Written exercise:
Copy the entries from the first one through the line containing "blue square at", switching each "trapezoid" to "parallelogram" and leaving everything else the same.

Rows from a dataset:
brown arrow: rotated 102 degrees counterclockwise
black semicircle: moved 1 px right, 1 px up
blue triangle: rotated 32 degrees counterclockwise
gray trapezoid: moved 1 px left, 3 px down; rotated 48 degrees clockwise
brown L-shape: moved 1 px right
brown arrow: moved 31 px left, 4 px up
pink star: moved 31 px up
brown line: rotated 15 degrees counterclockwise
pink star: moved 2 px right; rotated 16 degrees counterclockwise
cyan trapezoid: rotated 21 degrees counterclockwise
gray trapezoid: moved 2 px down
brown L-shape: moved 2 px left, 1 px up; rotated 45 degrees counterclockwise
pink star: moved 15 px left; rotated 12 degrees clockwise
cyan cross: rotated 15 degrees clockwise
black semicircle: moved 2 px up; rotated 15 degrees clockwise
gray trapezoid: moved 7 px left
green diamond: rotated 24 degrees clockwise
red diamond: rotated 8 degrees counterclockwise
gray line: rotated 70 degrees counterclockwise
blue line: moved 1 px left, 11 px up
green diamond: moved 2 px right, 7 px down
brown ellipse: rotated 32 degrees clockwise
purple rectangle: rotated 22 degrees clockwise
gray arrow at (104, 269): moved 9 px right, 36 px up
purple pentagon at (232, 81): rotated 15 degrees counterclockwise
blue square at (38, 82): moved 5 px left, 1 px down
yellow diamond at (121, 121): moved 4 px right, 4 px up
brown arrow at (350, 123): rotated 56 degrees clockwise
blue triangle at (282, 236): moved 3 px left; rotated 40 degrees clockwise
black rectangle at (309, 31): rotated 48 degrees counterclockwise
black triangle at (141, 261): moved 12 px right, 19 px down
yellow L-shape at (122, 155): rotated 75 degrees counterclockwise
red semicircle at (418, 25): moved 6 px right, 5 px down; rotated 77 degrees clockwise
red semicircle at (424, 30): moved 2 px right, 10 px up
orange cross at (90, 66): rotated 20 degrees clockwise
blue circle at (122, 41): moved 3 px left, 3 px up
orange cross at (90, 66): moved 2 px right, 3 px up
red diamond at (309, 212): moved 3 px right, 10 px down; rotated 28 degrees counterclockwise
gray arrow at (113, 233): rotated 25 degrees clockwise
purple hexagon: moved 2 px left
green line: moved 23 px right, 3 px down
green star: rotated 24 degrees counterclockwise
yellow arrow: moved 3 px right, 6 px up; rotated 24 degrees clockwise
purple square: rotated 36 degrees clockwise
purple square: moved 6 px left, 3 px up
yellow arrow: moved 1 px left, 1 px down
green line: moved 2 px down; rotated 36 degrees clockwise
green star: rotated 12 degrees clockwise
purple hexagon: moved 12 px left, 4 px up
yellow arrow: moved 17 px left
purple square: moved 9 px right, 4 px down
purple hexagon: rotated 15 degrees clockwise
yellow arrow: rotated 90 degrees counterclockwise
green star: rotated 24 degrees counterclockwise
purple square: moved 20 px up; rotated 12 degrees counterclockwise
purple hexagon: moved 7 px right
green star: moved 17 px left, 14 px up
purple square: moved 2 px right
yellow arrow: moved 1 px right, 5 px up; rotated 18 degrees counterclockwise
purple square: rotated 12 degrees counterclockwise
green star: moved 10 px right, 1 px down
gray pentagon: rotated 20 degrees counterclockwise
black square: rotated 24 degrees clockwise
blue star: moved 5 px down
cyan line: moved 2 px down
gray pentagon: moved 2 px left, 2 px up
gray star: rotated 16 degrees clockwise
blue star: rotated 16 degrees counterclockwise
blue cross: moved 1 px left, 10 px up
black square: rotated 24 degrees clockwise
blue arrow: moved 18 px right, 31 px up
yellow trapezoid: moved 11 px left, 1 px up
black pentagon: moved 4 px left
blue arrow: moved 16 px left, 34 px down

Problem solution:
brown arrow: rotated 102 degrees counterclockwise
black semicircle: moved 1 px right, 1 px up
blue triangle: rotated 32 degrees counterclockwise
gray parallelogram: moved 1 px left, 3 px down; rotated 48 degrees clockwise
brown L-shape: moved 1 px right
brown arrow: moved 31 px left, 4 px up
pink star: moved 31 px up
brown line: rotated 15 degrees counterclockwise
pink star: moved 2 px right; rotated 16 degrees counterclockwise
cyan parallelogram: rotated 21 degrees counterclockwise
gray parallelogram: moved 2 px down
brown L-shape: moved 2 px left, 1 px up; rotated 45 degrees counterclockwise
pink star: moved 15 px left; rotated 12 degrees clockwise
cyan cross: rotated 15 degrees clockwise
black semicircle: moved 2 px up; rotated 15 degrees clockwise
gray parallelogram: moved 7 px left
green diamond: rotated 24 degrees clockwise
red diamond: rotated 8 degrees counterclockwise
gray line: rotated 70 degrees counterclockwise
blue line: moved 1 px left, 11 px up
green diamond: moved 2 px right, 7 px down
brown ellipse: rotated 32 degrees clockwise
purple rectangle: rotated 22 degrees clockwise
gray arrow at (104, 269): moved 9 px right, 36 px up
purple pentagon at (232, 81): rotated 15 degrees counterclockwise
blue square at (38, 82): moved 5 px left, 1 px down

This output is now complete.